:: WHAT TO DO ::
Return the records in full, exactly as given.
── GIVEN INFORMATION ──
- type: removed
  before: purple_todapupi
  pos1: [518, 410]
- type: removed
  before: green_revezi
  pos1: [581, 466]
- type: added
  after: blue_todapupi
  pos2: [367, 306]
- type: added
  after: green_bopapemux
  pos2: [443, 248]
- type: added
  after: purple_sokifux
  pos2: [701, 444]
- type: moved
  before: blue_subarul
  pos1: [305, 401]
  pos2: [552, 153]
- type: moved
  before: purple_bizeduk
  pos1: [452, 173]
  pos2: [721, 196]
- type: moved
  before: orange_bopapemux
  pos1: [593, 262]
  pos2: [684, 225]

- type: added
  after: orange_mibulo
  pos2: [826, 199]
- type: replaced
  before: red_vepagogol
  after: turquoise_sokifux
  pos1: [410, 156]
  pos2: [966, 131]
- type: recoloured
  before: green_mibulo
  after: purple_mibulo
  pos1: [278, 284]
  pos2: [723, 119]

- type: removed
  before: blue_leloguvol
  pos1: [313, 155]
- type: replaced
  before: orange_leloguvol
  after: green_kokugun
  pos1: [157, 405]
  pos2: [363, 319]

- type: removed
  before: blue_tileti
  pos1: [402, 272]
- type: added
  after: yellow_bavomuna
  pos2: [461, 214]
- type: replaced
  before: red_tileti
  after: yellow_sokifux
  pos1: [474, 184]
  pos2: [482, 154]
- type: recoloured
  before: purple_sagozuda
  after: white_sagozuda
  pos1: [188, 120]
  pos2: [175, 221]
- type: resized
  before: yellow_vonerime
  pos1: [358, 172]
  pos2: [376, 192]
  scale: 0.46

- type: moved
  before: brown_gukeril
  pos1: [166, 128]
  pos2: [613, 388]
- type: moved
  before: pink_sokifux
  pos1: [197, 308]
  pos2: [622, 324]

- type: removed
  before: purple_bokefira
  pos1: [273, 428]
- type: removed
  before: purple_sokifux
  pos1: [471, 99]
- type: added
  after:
───
:: EXERCISE ANSWER ::
- type: removed
  before: purple_todapupi
  pos1: [518, 410]
- type: removed
  before: green_revezi
  pos1: [581, 466]
- type: added
  after: blue_todapupi
  pos2: [367, 306]
- type: added
  after: green_bopapemux
  pos2: [443, 248]
- type: added
  after: purple_sokifux
  pos2: [701, 444]
- type: moved
  before: blue_subarul
  pos1: [305, 401]
  pos2: [552, 153]
- type: moved
  before: purple_bizeduk
  pos1: [452, 173]
  pos2: [721, 196]
- type: moved
  before: orange_bopapemux
  pos1: [593, 262]
  pos2: [684, 225]

- type: added
  after: orange_mibulo
  pos2: [826, 199]
- type: replaced
  before: red_vepagogol
  after: turquoise_sokifux
  pos1: [410, 156]
  pos2: [966, 131]
- type: recoloured
  before: green_mibulo
  after: purple_mibulo
  pos1: [278, 284]
  pos2: [723, 119]

- type: removed
  before: blue_leloguvol
  pos1: [313, 155]
- type: replaced
  before: orange_leloguvol
  after: green_kokugun
  pos1: [157, 405]
  pos2: [363, 319]

- type: removed
  before: blue_tileti
  pos1: [402, 272]
- type: added
  after: yellow_bavomuna
  pos2: [461, 214]
- type: replaced
  before: red_tileti
  after: yellow_sokifux
  pos1: [474, 184]
  pos2: [482, 154]
- type: recoloured
  before: purple_sagozuda
  after: white_sagozuda
  pos1: [188, 120]
  pos2: [175, 221]
- type: resized
  before: yellow_vonerime
  pos1: [358, 172]
  pos2: [376, 192]
  scale: 0.46

- type: moved
  before: brown_gukeril
  pos1: [166, 128]
  pos2: [613, 388]
- type: moved
  before: pink_sokifux
  pos1: [197, 308]
  pos2: [622, 324]

- type: removed
  before: purple_bokefira
  pos1: [273, 428]
- type: removed
  before: purple_sokifux
  pos1: [471, 99]
- type: added
  after:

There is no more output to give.